• [Information supplied]:
========================

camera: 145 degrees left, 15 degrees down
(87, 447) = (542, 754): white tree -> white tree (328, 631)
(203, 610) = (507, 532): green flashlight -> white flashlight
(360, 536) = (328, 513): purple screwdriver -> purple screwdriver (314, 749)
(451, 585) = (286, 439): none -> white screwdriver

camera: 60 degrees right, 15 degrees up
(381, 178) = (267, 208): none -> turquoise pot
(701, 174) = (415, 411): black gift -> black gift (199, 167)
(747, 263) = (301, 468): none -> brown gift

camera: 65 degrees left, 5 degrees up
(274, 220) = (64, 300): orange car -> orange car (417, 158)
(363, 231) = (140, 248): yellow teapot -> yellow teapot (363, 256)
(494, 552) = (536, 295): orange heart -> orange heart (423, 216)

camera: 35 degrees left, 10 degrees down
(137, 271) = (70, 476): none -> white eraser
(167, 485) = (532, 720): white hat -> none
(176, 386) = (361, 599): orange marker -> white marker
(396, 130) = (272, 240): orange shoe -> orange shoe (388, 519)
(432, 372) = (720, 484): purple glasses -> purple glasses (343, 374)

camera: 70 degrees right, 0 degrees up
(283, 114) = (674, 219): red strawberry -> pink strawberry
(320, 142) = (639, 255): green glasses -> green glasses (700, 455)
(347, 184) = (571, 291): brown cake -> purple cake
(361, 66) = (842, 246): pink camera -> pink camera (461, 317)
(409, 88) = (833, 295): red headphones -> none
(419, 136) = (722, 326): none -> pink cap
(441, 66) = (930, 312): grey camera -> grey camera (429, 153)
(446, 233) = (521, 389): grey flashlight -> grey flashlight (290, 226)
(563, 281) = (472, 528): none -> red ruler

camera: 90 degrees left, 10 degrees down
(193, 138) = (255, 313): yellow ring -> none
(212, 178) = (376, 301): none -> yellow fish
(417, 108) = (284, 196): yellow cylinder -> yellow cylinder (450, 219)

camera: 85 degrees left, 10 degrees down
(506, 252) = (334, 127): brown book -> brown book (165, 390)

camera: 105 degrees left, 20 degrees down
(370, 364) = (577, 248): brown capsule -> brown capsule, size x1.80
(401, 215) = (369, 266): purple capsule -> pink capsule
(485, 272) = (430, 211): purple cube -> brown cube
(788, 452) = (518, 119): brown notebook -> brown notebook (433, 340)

========================

Each entry must be set down exactly as it appears.

camera: 145 degrees left, 15 degrees down
(87, 447) = (542, 754): white tree -> white tree (328, 631)
(203, 610) = (507, 532): green flashlight -> white flashlight
(360, 536) = (328, 513): purple screwdriver -> purple screwdriver (314, 749)
(451, 585) = (286, 439): none -> white screwdriver

camera: 60 degrees right, 15 degrees up
(381, 178) = (267, 208): none -> turquoise pot
(701, 174) = (415, 411): black gift -> black gift (199, 167)
(747, 263) = (301, 468): none -> brown gift

camera: 65 degrees left, 5 degrees up
(274, 220) = (64, 300): orange car -> orange car (417, 158)
(363, 231) = (140, 248): yellow teapot -> yellow teapot (363, 256)
(494, 552) = (536, 295): orange heart -> orange heart (423, 216)

camera: 35 degrees left, 10 degrees down
(137, 271) = (70, 476): none -> white eraser
(167, 485) = (532, 720): white hat -> none
(176, 386) = (361, 599): orange marker -> white marker
(396, 130) = (272, 240): orange shoe -> orange shoe (388, 519)
(432, 372) = (720, 484): purple glasses -> purple glasses (343, 374)

camera: 70 degrees right, 0 degrees up
(283, 114) = (674, 219): red strawberry -> pink strawberry
(320, 142) = (639, 255): green glasses -> green glasses (700, 455)
(347, 184) = (571, 291): brown cake -> purple cake
(361, 66) = (842, 246): pink camera -> pink camera (461, 317)
(409, 88) = (833, 295): red headphones -> none
(419, 136) = (722, 326): none -> pink cap
(441, 66) = (930, 312): grey camera -> grey camera (429, 153)
(446, 233) = (521, 389): grey flashlight -> grey flashlight (290, 226)
(563, 281) = (472, 528): none -> red ruler

camera: 90 degrees left, 10 degrees down
(193, 138) = (255, 313): yellow ring -> none
(212, 178) = (376, 301): none -> yellow fish
(417, 108) = (284, 196): yellow cylinder -> yellow cylinder (450, 219)

camera: 85 degrees left, 10 degrees down
(506, 252) = (334, 127): brown book -> brown book (165, 390)

camera: 105 degrees left, 20 degrees down
(370, 364) = (577, 248): brown capsule -> brown capsule, size x1.80
(401, 215) = (369, 266): purple capsule -> pink capsule
(485, 272) = (430, 211): purple cube -> brown cube
(788, 452) = (518, 119): brown notebook -> brown notebook (433, 340)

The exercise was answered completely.